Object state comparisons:
******

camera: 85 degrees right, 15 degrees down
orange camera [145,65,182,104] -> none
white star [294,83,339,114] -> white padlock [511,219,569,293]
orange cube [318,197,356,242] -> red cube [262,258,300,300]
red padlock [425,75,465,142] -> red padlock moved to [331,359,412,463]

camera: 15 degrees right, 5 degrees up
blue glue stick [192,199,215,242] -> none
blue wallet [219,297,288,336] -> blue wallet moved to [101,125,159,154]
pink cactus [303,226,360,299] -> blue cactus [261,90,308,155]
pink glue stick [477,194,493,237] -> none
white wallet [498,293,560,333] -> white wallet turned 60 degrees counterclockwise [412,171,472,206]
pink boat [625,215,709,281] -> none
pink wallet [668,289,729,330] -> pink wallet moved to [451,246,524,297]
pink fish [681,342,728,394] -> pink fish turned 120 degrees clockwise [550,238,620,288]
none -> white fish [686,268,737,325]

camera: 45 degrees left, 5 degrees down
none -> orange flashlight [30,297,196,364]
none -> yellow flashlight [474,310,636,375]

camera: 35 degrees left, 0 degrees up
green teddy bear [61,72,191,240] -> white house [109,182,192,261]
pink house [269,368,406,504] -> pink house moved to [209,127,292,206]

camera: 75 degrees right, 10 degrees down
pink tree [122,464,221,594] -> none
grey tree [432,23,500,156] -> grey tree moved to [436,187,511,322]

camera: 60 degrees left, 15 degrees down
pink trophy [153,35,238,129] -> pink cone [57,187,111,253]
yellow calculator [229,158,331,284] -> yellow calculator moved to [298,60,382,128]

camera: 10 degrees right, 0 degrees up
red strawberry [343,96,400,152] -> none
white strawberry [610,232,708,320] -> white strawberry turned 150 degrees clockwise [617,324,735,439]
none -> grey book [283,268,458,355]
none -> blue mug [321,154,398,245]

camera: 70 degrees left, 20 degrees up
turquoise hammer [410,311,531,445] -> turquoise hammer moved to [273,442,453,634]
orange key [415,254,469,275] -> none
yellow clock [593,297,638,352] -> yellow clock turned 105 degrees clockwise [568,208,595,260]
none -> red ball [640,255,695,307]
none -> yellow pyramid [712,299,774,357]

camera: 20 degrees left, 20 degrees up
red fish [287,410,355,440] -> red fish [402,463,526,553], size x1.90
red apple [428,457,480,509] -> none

******

- **Your instructions**
What are the lines above, starting at the one with "blue wallet [219,297,288,336]" and ending at the one with "pink fish [681,342,728,394]"? Give them again exactly, and only them.

- **Exercise output**
blue wallet [219,297,288,336] -> blue wallet moved to [101,125,159,154]
pink cactus [303,226,360,299] -> blue cactus [261,90,308,155]
pink glue stick [477,194,493,237] -> none
white wallet [498,293,560,333] -> white wallet turned 60 degrees counterclockwise [412,171,472,206]
pink boat [625,215,709,281] -> none
pink wallet [668,289,729,330] -> pink wallet moved to [451,246,524,297]
pink fish [681,342,728,394] -> pink fish turned 120 degrees clockwise [550,238,620,288]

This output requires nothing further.